What is being asked:
Set out exactly, line by line, the stretch of data below that begins at the line containing "(466, 237) = (596, 278): brown" and ends at the line containing "(485, 307) = (583, 353): none -> purple tree", with both ends kept.
§ §
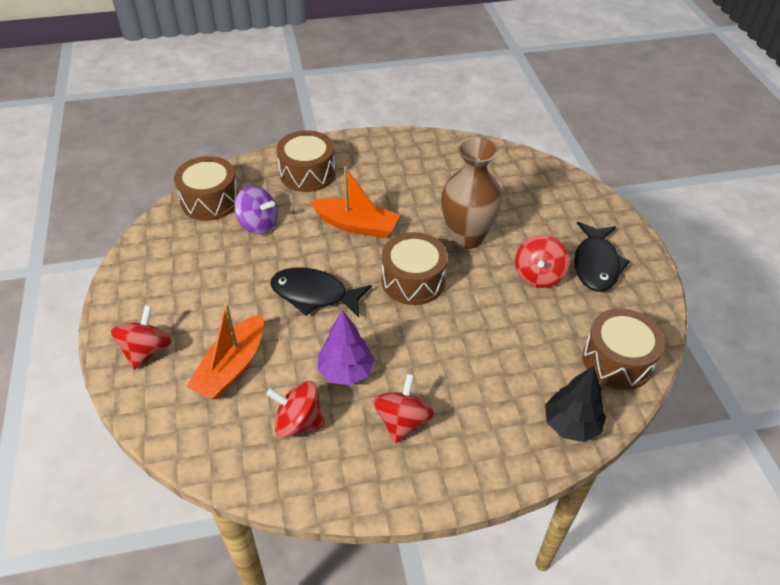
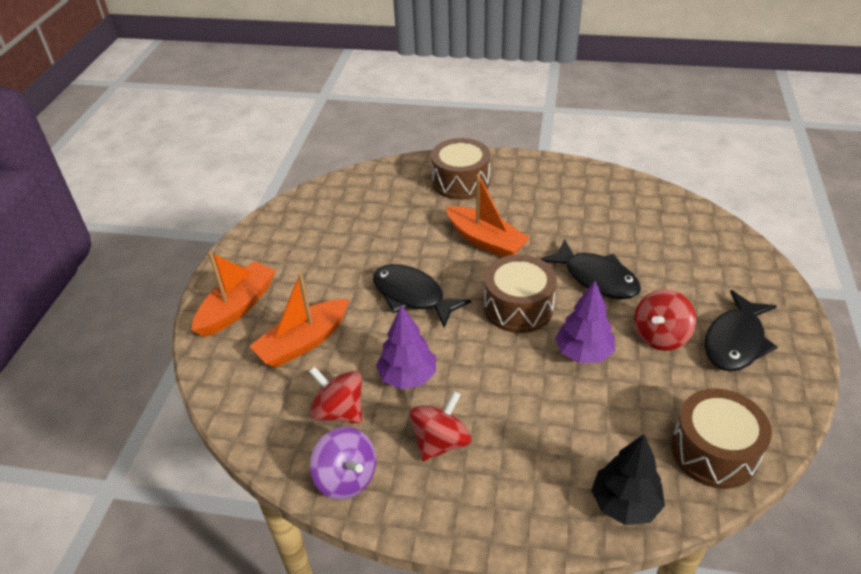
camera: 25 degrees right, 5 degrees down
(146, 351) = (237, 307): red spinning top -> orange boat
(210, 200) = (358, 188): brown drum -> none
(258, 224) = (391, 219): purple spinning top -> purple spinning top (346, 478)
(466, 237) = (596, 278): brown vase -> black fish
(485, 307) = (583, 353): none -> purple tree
§ §
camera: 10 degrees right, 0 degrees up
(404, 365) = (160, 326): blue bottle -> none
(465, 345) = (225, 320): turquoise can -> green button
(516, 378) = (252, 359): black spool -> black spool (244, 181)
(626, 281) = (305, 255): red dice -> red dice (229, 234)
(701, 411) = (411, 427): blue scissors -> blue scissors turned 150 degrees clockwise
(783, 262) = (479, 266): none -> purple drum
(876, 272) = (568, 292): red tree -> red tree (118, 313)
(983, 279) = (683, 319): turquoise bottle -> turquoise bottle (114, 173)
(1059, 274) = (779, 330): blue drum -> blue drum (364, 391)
§ §
Answer to the problem:
(466, 237) = (596, 278): brown vase -> black fish
(485, 307) = (583, 353): none -> purple tree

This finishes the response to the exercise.